- [Brief]
Could you copy each line of the listing below that has the word "star"?

- [Data supplied]
>>>
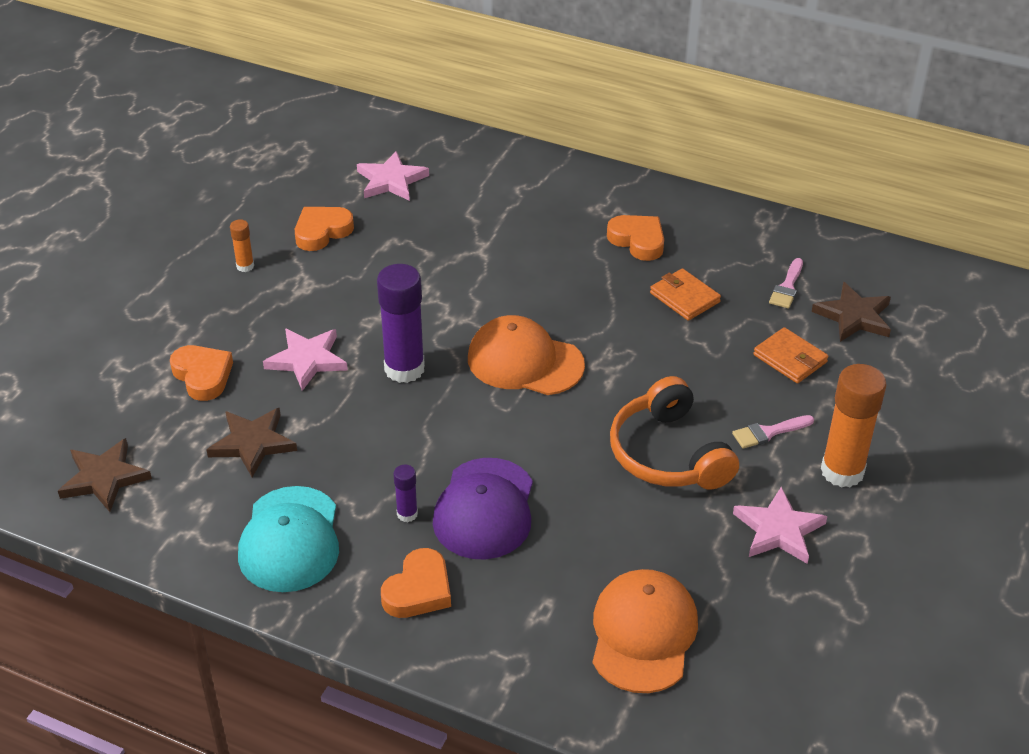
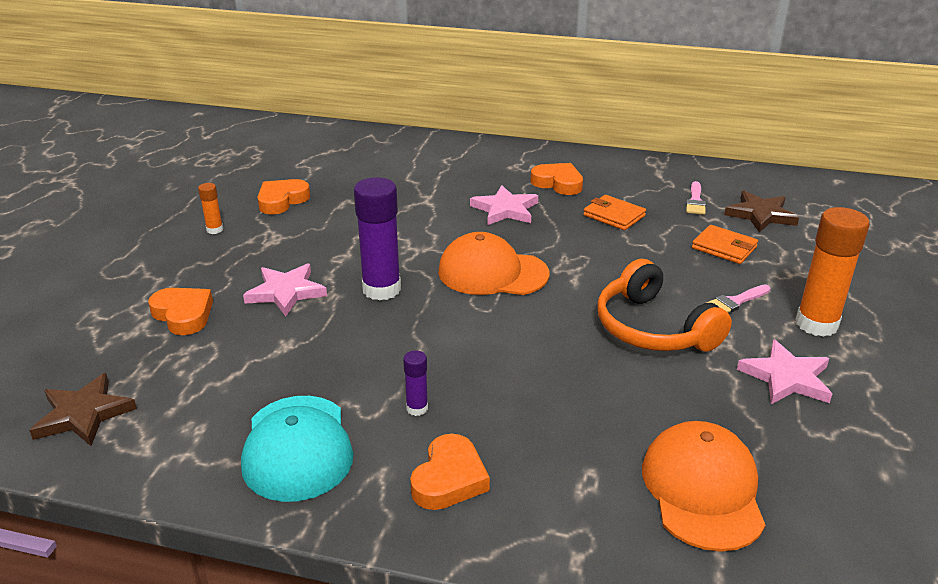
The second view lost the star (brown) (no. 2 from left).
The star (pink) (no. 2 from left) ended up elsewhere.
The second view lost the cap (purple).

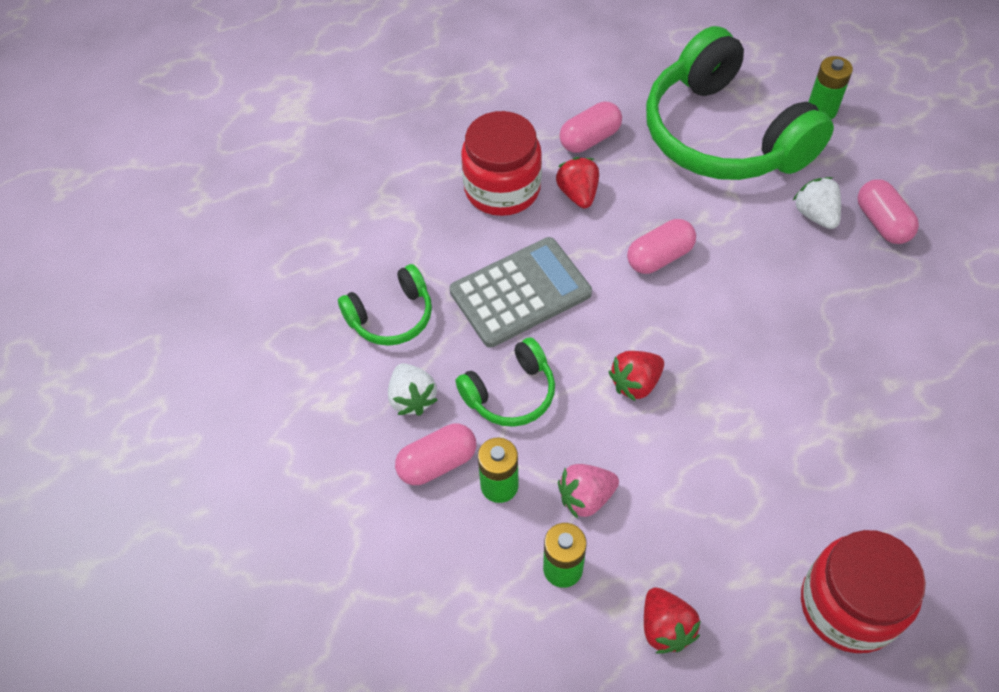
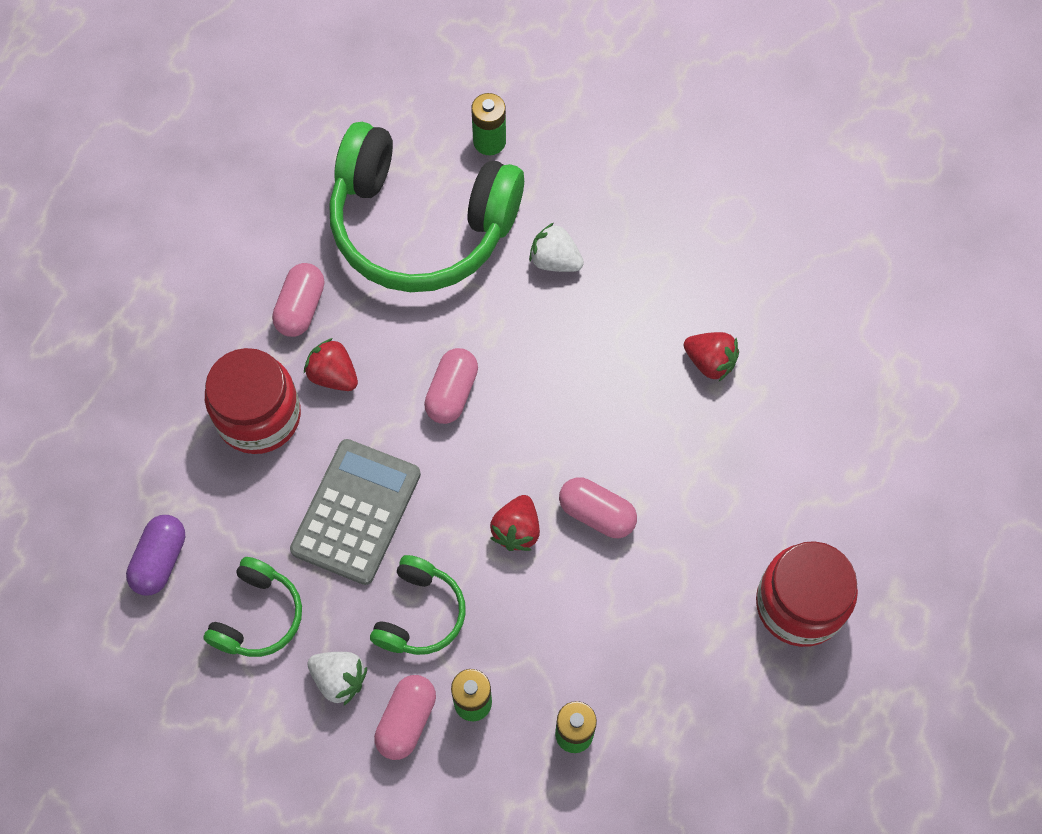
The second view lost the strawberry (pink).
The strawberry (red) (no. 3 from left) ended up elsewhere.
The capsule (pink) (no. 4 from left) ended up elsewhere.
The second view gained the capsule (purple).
<<<
>>>
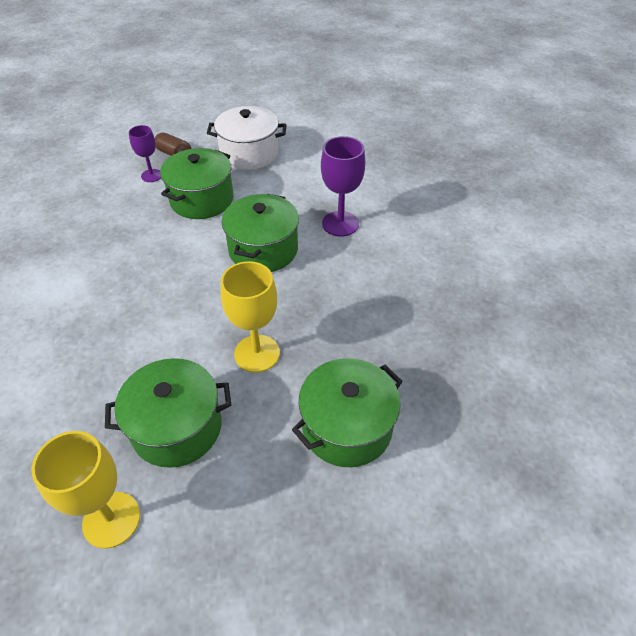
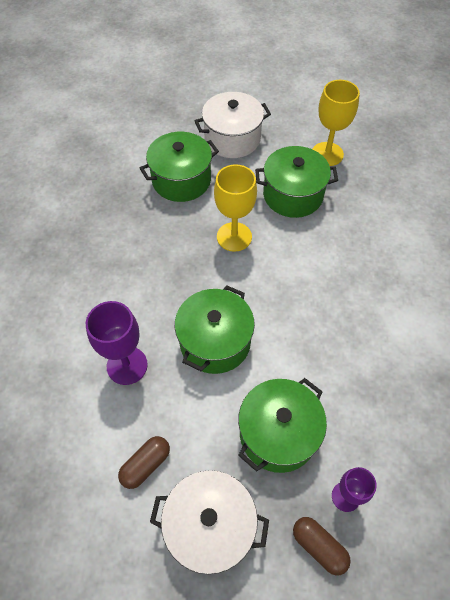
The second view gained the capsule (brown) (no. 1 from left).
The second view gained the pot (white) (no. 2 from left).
<<<
>>>
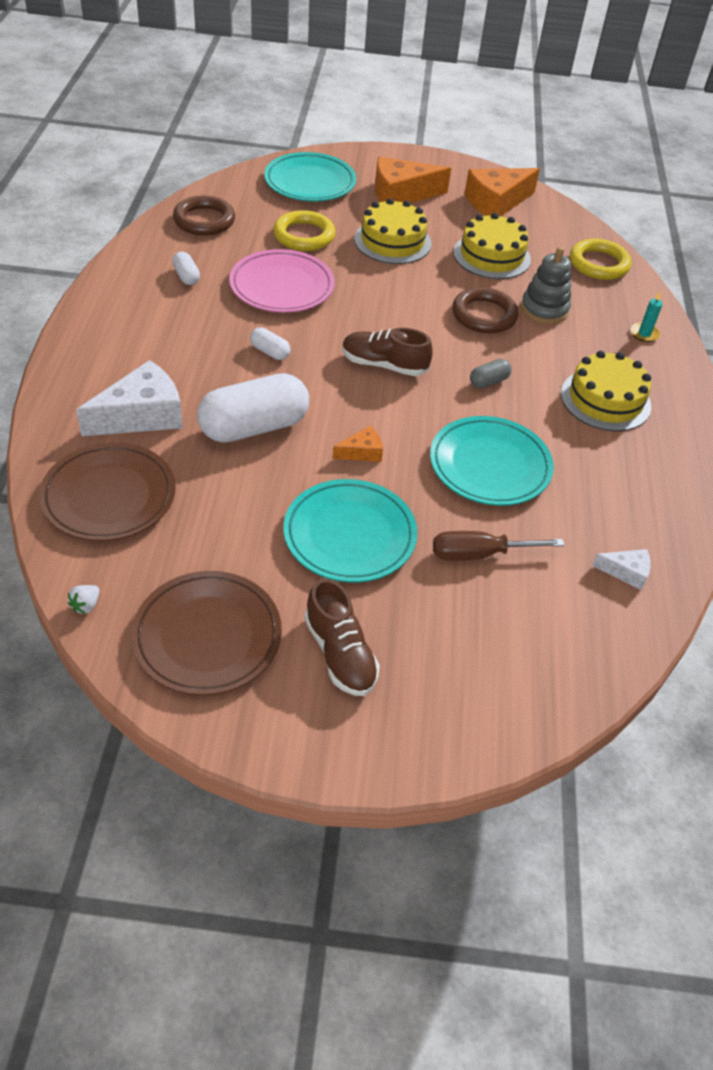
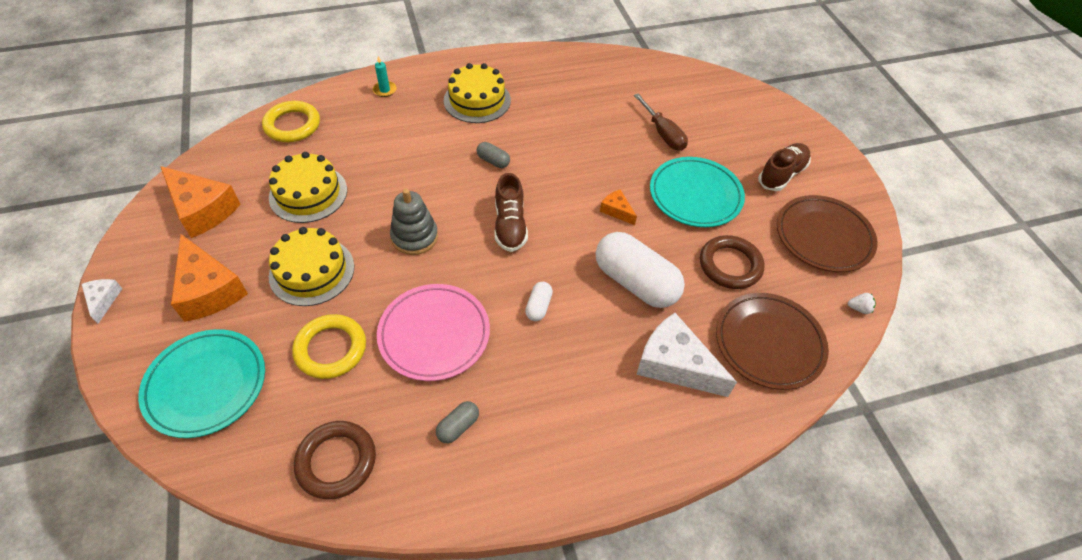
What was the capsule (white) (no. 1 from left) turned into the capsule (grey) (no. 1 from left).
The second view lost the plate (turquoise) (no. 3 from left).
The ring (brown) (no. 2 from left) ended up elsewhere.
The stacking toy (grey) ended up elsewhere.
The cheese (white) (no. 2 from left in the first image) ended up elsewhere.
<<<
- [Response area]
The second view lost the star (brown) (no. 2 from left).
The star (pink) (no. 2 from left) ended up elsewhere.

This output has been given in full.